THE PROBLEM » Return each record word for word and omit the pictures.

· · · · ·

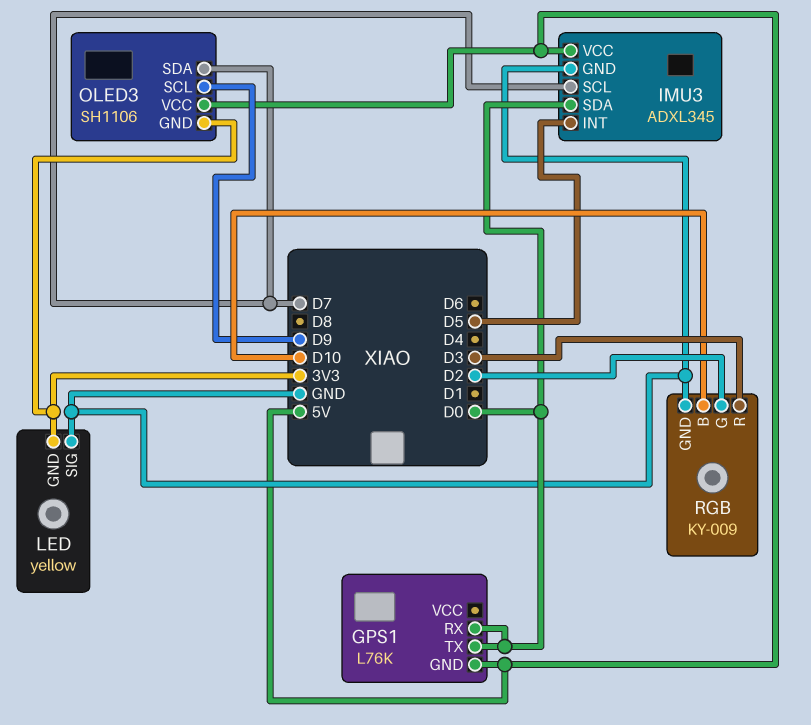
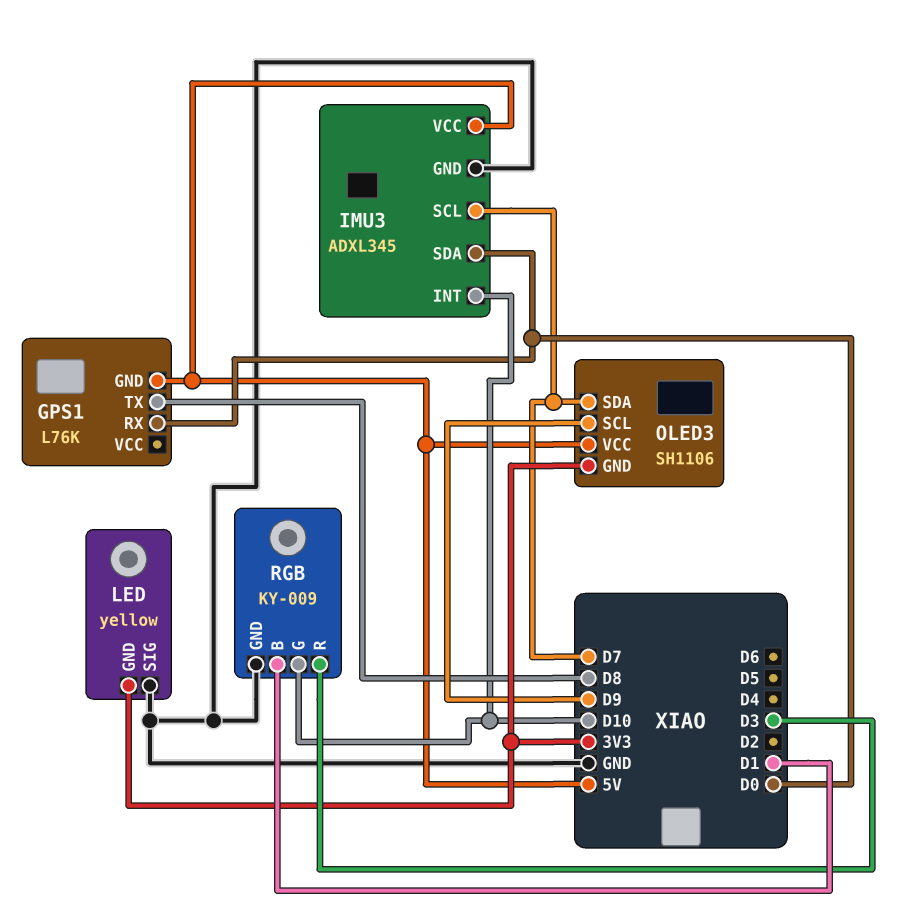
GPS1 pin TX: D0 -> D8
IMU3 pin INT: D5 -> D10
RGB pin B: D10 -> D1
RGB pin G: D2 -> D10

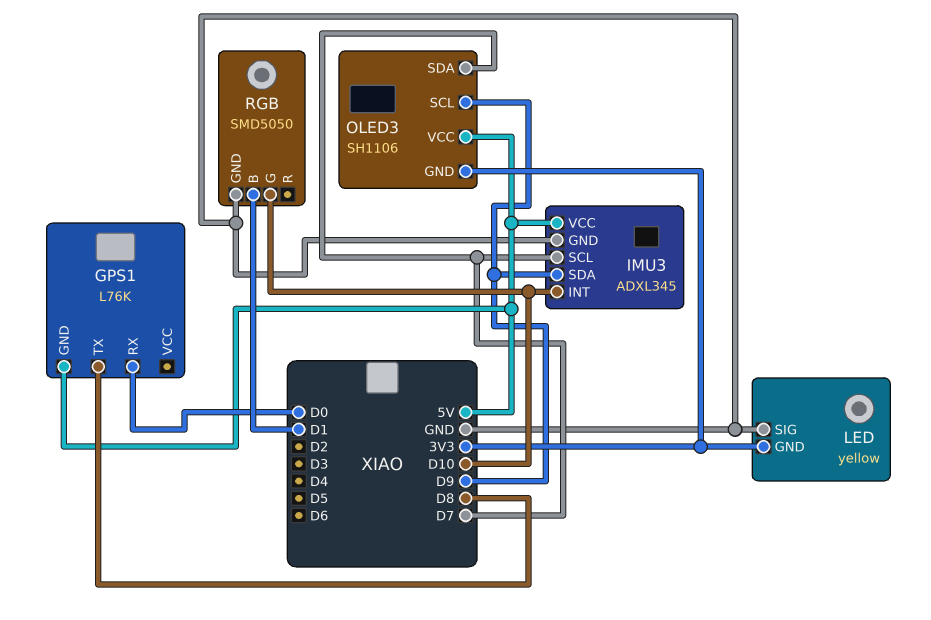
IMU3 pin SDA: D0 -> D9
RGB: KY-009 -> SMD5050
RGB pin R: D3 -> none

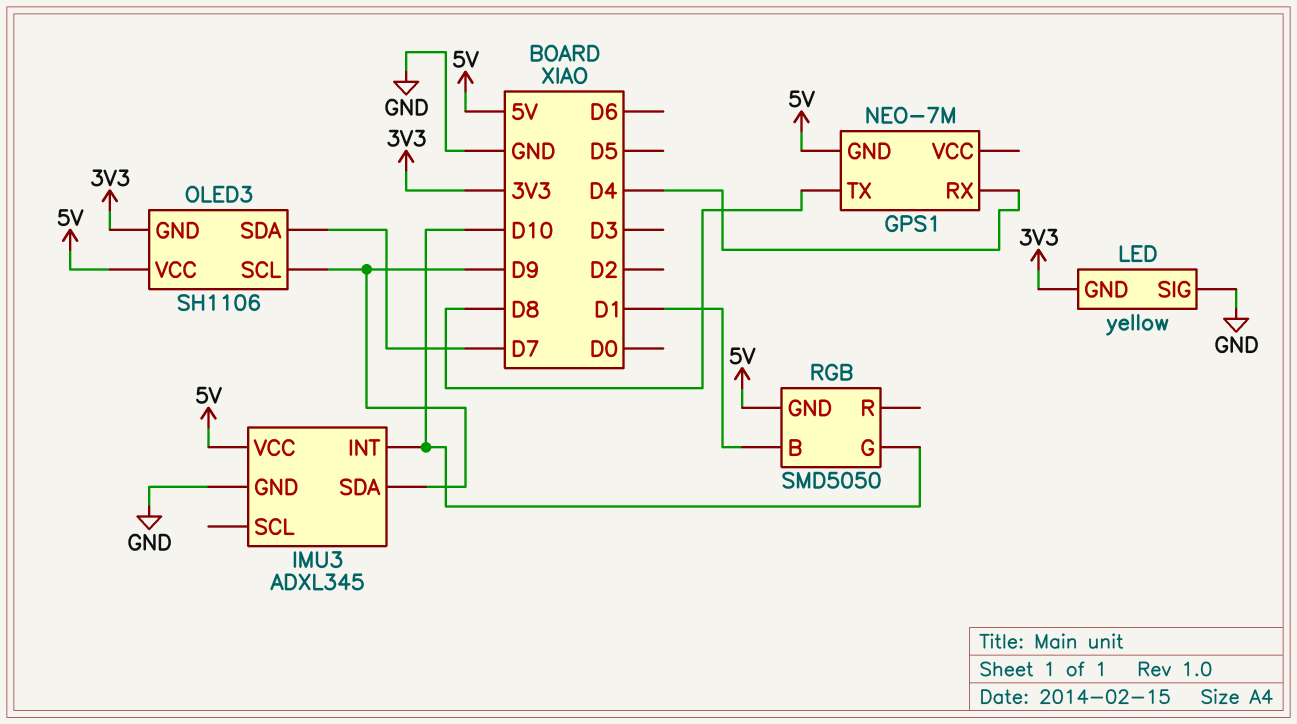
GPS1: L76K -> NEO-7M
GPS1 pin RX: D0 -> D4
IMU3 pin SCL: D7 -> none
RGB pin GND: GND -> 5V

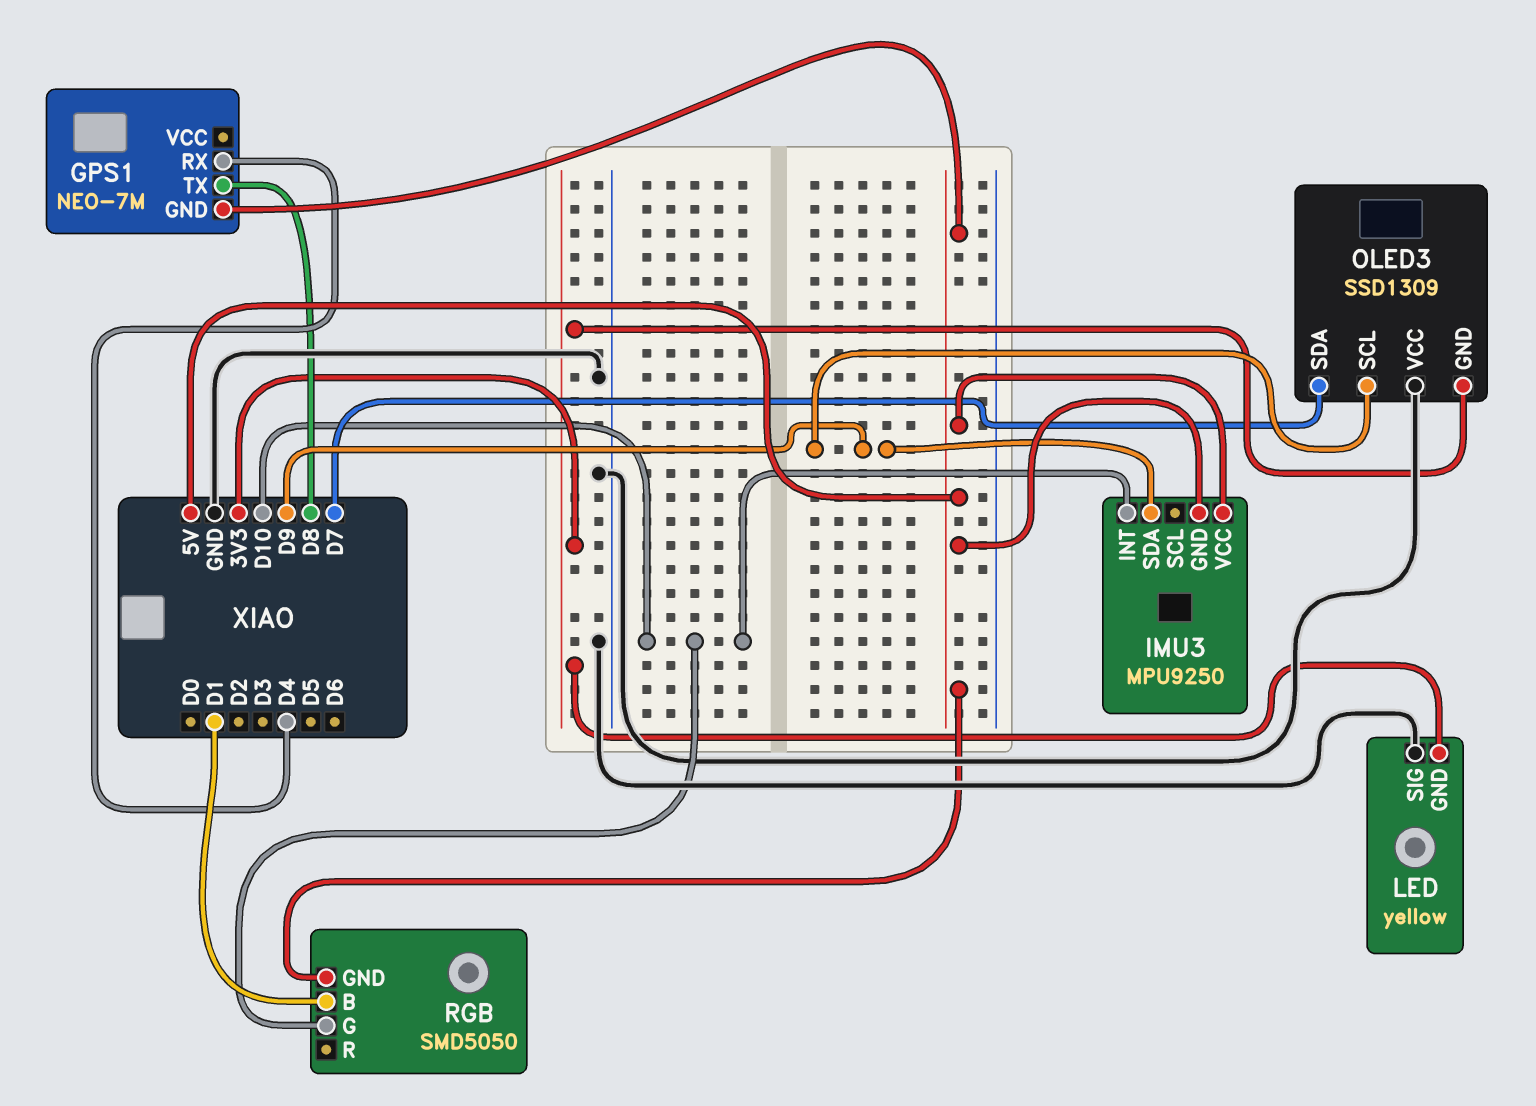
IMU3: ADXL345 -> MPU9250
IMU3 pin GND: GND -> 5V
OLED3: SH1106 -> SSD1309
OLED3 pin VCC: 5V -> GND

· · · · ·

RESPONSE TO THIS TASK »
GPS1 pin TX: D0 -> D8
IMU3 pin INT: D5 -> D10
RGB pin B: D10 -> D1
RGB pin G: D2 -> D10

IMU3 pin SDA: D0 -> D9
RGB: KY-009 -> SMD5050
RGB pin R: D3 -> none

GPS1: L76K -> NEO-7M
GPS1 pin RX: D0 -> D4
IMU3 pin SCL: D7 -> none
RGB pin GND: GND -> 5V

IMU3: ADXL345 -> MPU9250
IMU3 pin GND: GND -> 5V
OLED3: SH1106 -> SSD1309
OLED3 pin VCC: 5V -> GND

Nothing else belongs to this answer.